What the task requires
Write the entries out again exactly as they stand, but without the pictures.

++++++++

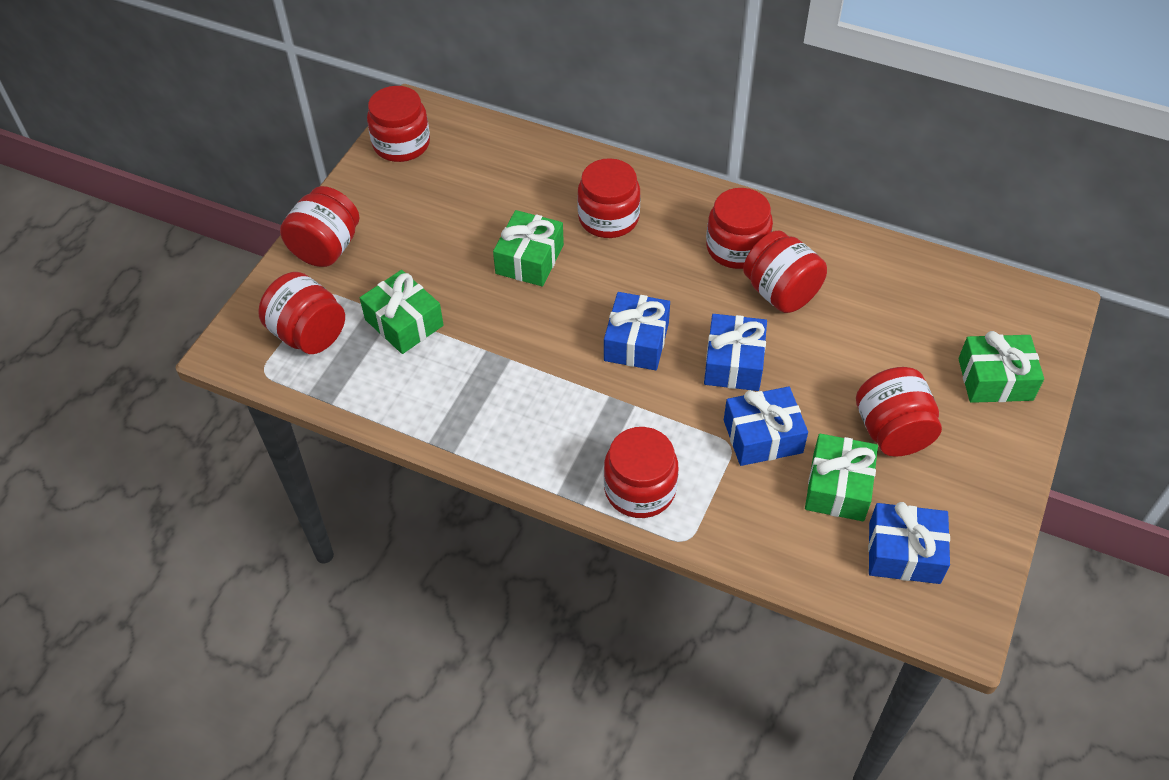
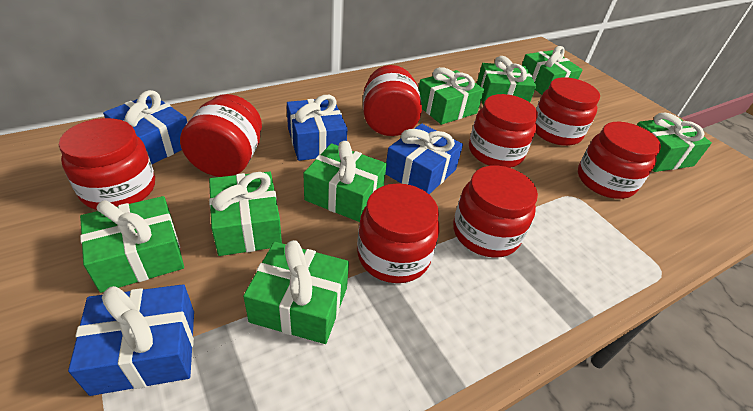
green gift: 4 -> 8

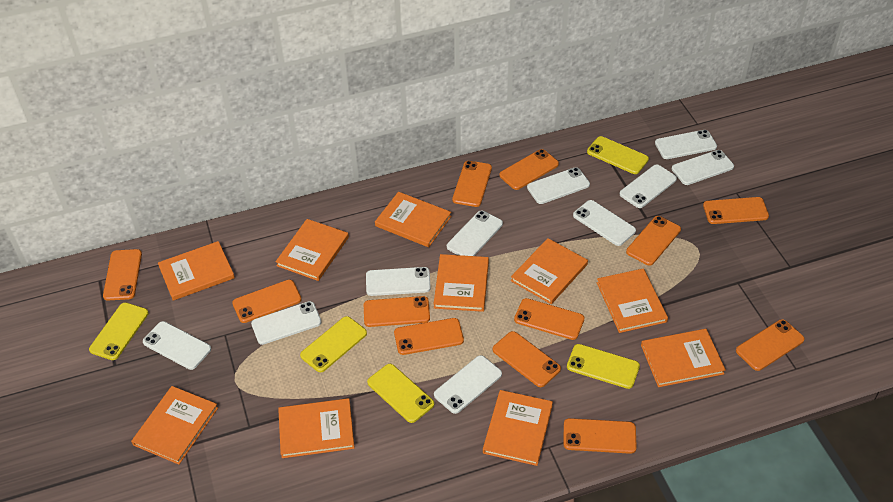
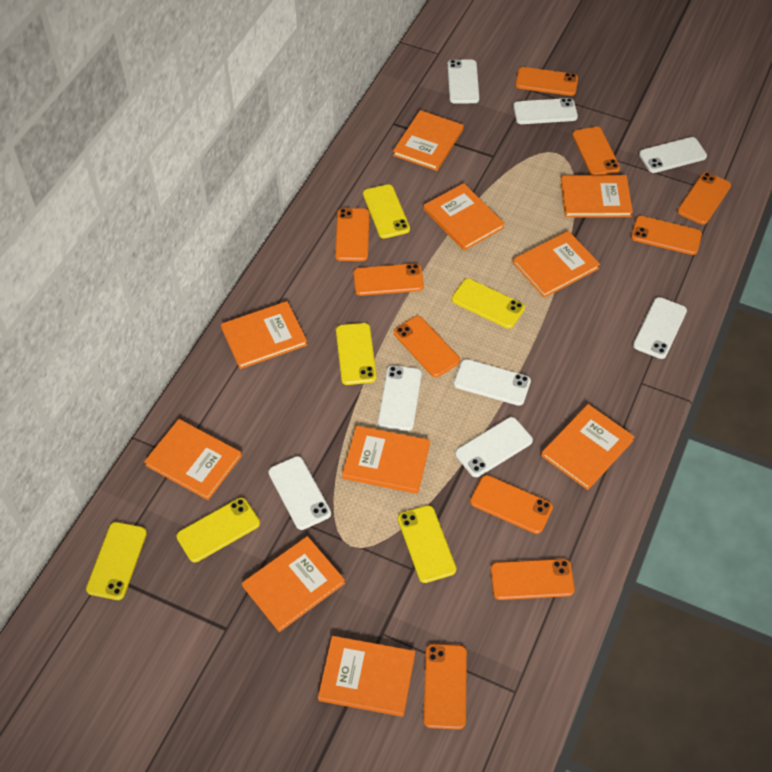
orange phone: 12 -> 10
white phone: 10 -> 8
yellow phone: 5 -> 6

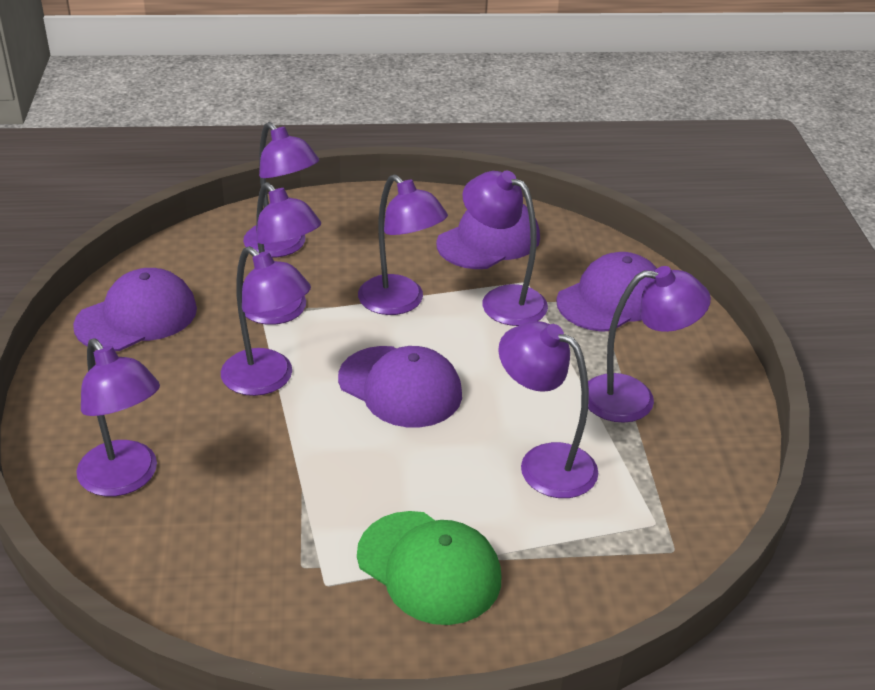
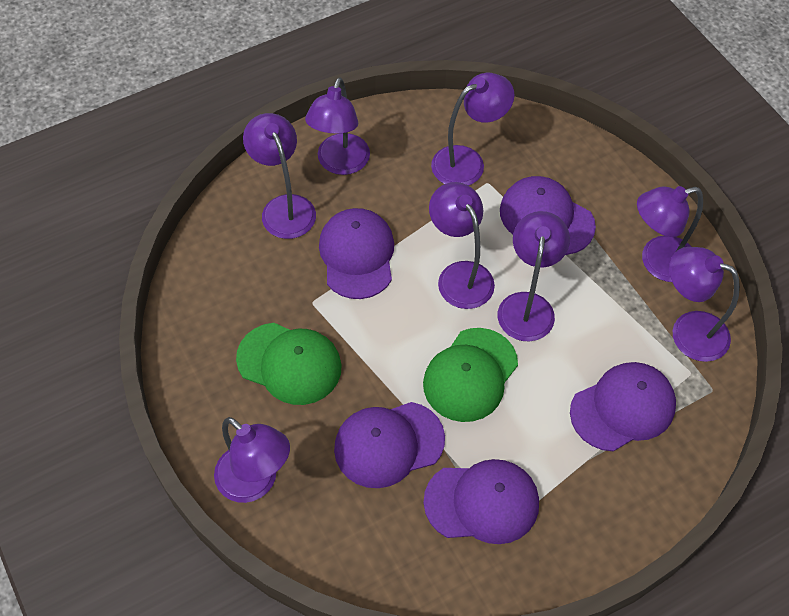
green cap: 1 -> 2
purple cap: 4 -> 5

++++++++

Reply
green gift: 4 -> 8

orange phone: 12 -> 10
white phone: 10 -> 8
yellow phone: 5 -> 6

green cap: 1 -> 2
purple cap: 4 -> 5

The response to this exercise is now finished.